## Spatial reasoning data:

::::

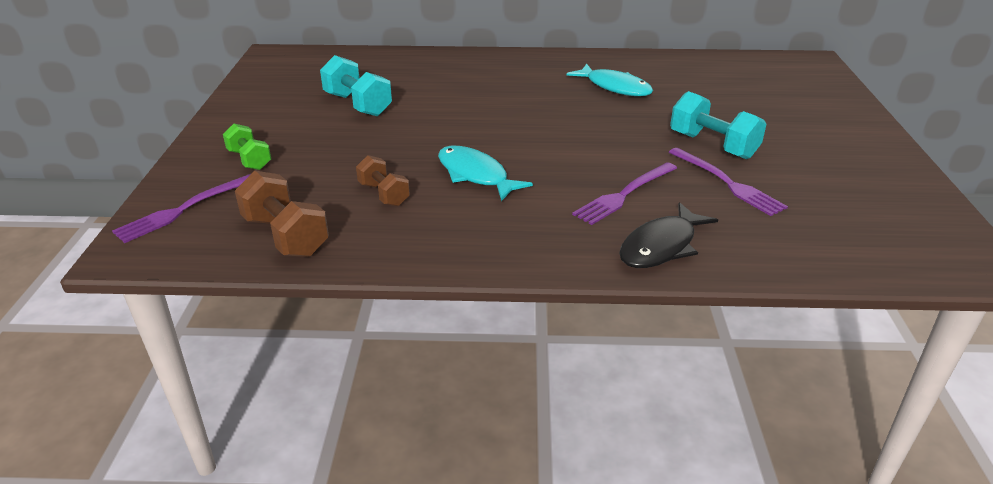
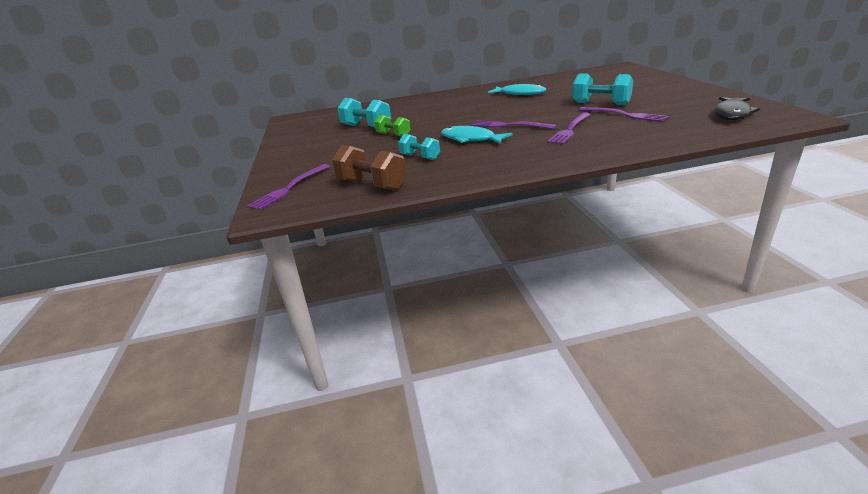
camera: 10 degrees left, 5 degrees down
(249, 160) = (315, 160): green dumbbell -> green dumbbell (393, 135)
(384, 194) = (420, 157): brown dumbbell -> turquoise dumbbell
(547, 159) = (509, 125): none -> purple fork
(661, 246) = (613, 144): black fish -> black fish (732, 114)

::::

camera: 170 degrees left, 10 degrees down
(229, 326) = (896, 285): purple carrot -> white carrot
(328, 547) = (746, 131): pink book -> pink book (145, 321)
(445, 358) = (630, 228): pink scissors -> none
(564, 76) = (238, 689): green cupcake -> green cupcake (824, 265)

::::

## Aim of the exercise:
Given the data above, transcribe exactly the lines from the one containing "(547, 159) = (509, 125): none -> purple fork" down to the one containing "(661, 246) = (613, 144): black", and no others.

## Final answer:
(547, 159) = (509, 125): none -> purple fork
(661, 246) = (613, 144): black fish -> black fish (732, 114)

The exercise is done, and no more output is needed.